*** Opening Supplied records ***
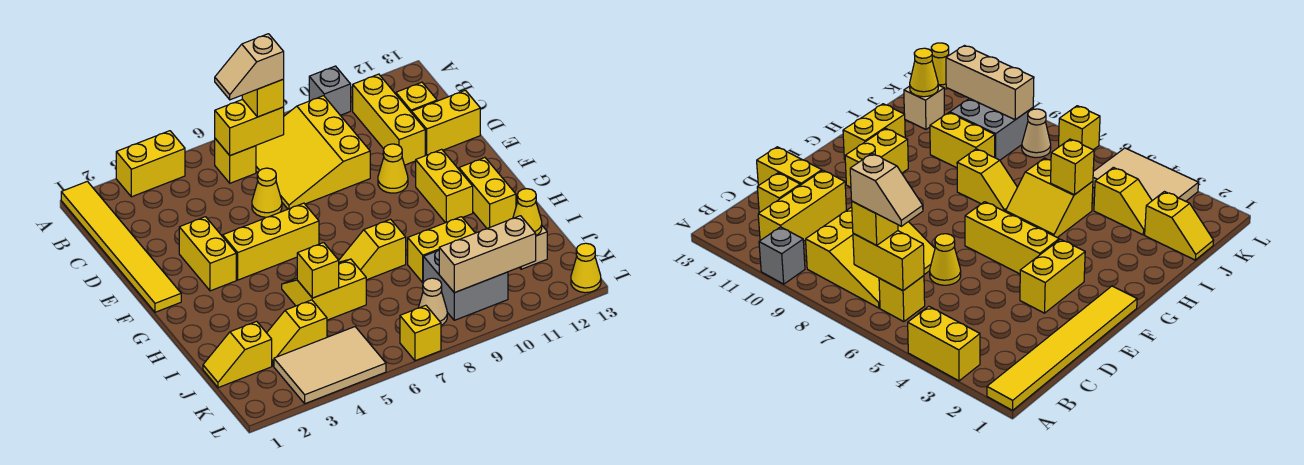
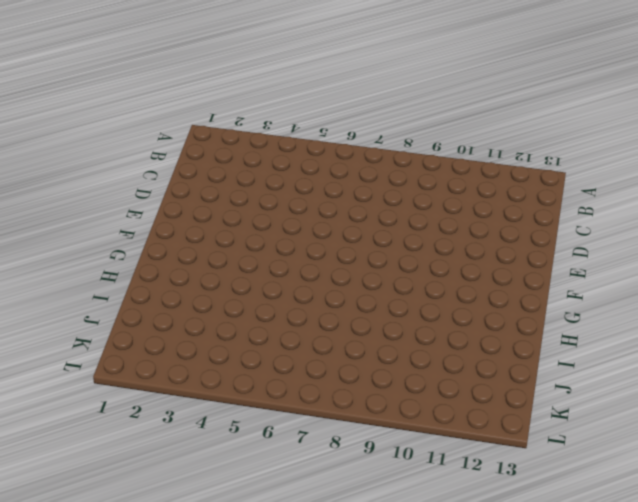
none -> yellow tile A1:F1 level 1
none -> yellow brick A3:A4 level 1
none -> grey brick A10 level 1
none -> yellow brick B6 level 1

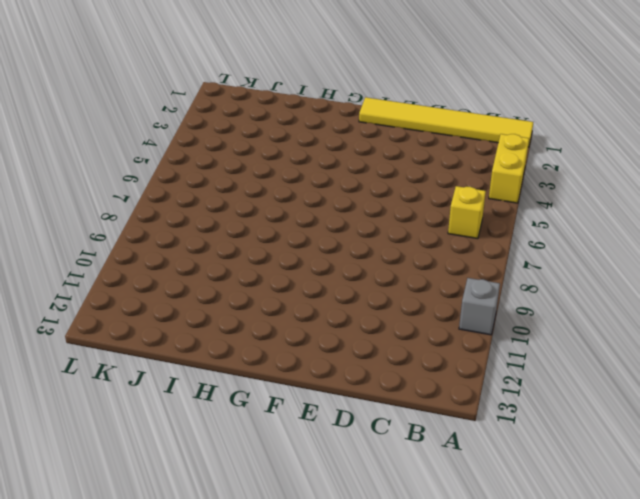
none -> yellow slope B7:D9 level 1 top 9
none -> yellow brick B11:D11 level 1
none -> yellow brick C12 level 1
none -> yellow cone D6 level 1

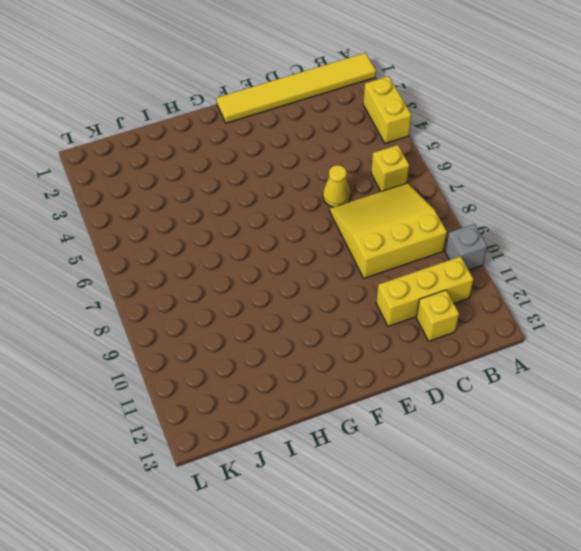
none -> yellow brick D12:D13 level 1
none -> yellow brick E3:F3 level 1
none -> yellow cone E10 level 1
none -> yellow brick F4:F6 level 1

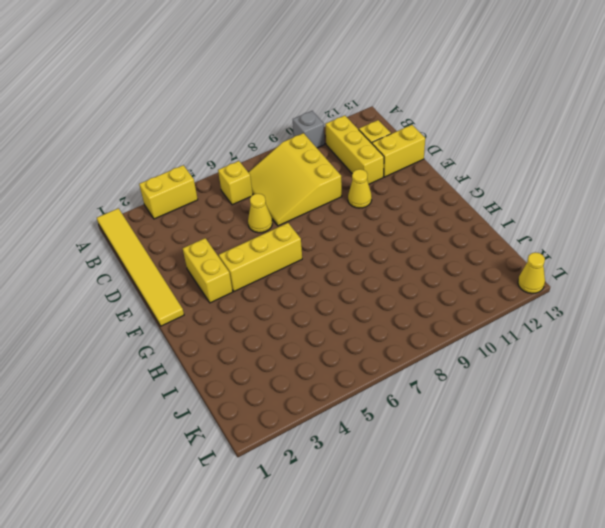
none -> yellow brick F11:G11 level 1
none -> yellow brick G12:H12 level 1
none -> yellow slope H5:I6 level 1 top I
none -> yellow slope H7:H8 level 1 top 8

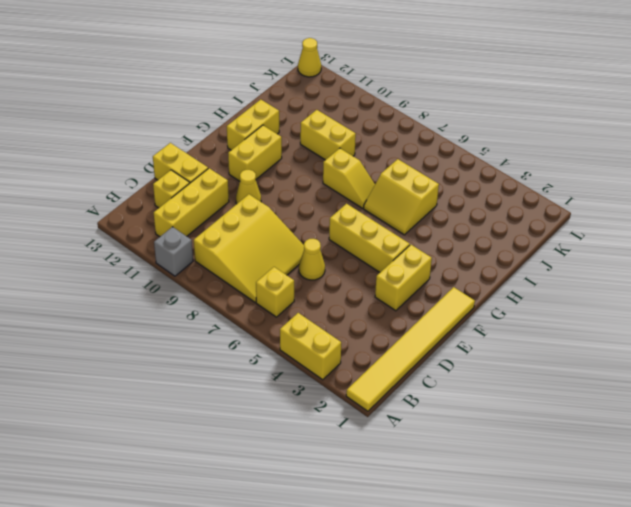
none -> yellow slope J1:J2 level 1 top 2
none -> yellow slope J3:J4 level 1 top 4
none -> grey brick J9:K10 level 1
none -> tan brick J12 level 1

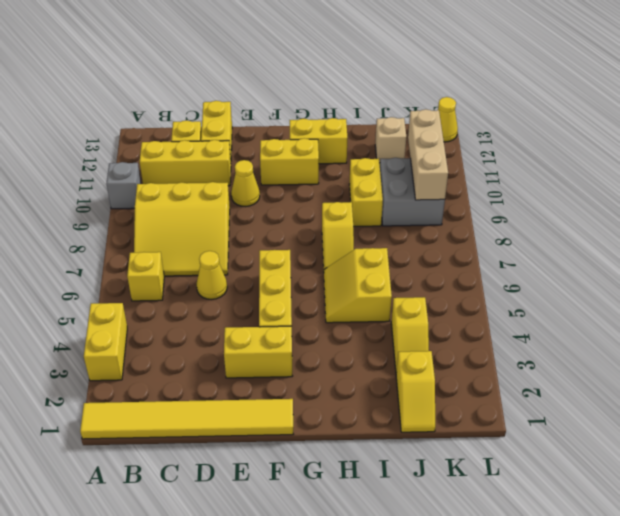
none -> tan tile K3:L5 level 1
none -> tan cone K8 level 1
none -> yellow brick L7 level 1
none -> yellow brick B6:B7 level 2

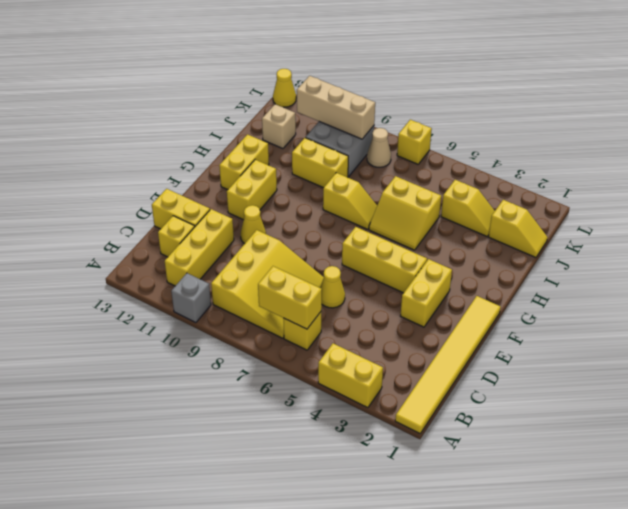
none -> tan tile K3:L5 level 1
none -> yellow brick I5 level 2
none -> yellow cone J12 level 2
none -> yellow brick B7 level 3

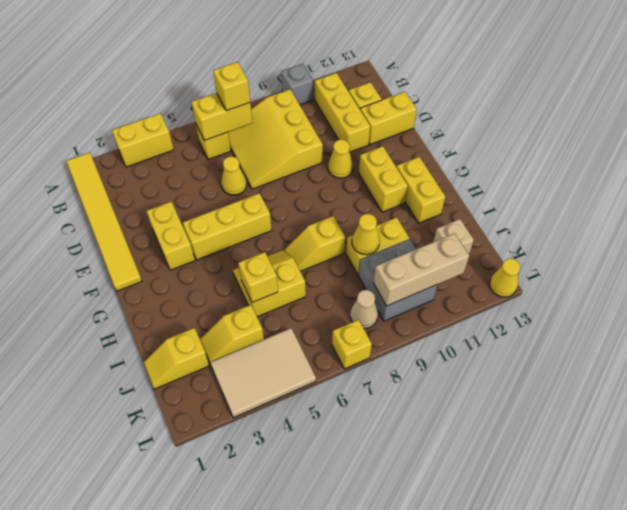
yellow cone I9 level 2 -> yellow cone J12 level 2
none -> tan slope B6:B7 level 4 top 7

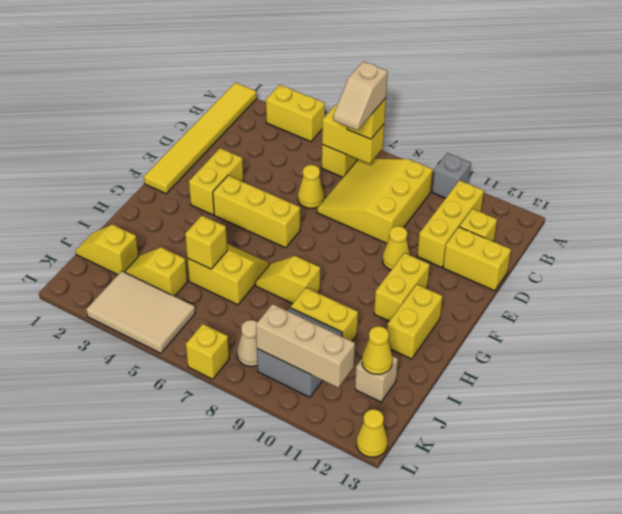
tan slope B7:C7 level 4 top B -> tan slope B6:B7 level 4 top 7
*** Closing Supplied records ***
Task to carry out: Although the records contain pictures, print only the rest, exactly as written.

Answer to this exercise:
none -> yellow tile A1:F1 level 1
none -> yellow brick A3:A4 level 1
none -> grey brick A10 level 1
none -> yellow brick B6 level 1

none -> yellow slope B7:D9 level 1 top 9
none -> yellow brick B11:D11 level 1
none -> yellow brick C12 level 1
none -> yellow cone D6 level 1

none -> yellow brick D12:D13 level 1
none -> yellow brick E3:F3 level 1
none -> yellow cone E10 level 1
none -> yellow brick F4:F6 level 1

none -> yellow brick F11:G11 level 1
none -> yellow brick G12:H12 level 1
none -> yellow slope H5:I6 level 1 top I
none -> yellow slope H7:H8 level 1 top 8

none -> yellow slope J1:J2 level 1 top 2
none -> yellow slope J3:J4 level 1 top 4
none -> grey brick J9:K10 level 1
none -> tan brick J12 level 1

none -> tan tile K3:L5 level 1
none -> tan cone K8 level 1
none -> yellow brick L7 level 1
none -> yellow brick B6:B7 level 2

none -> tan tile K3:L5 level 1
none -> yellow brick I5 level 2
none -> yellow cone J12 level 2
none -> yellow brick B7 level 3

yellow cone I9 level 2 -> yellow cone J12 level 2
none -> tan slope B6:B7 level 4 top 7

tan slope B7:C7 level 4 top B -> tan slope B6:B7 level 4 top 7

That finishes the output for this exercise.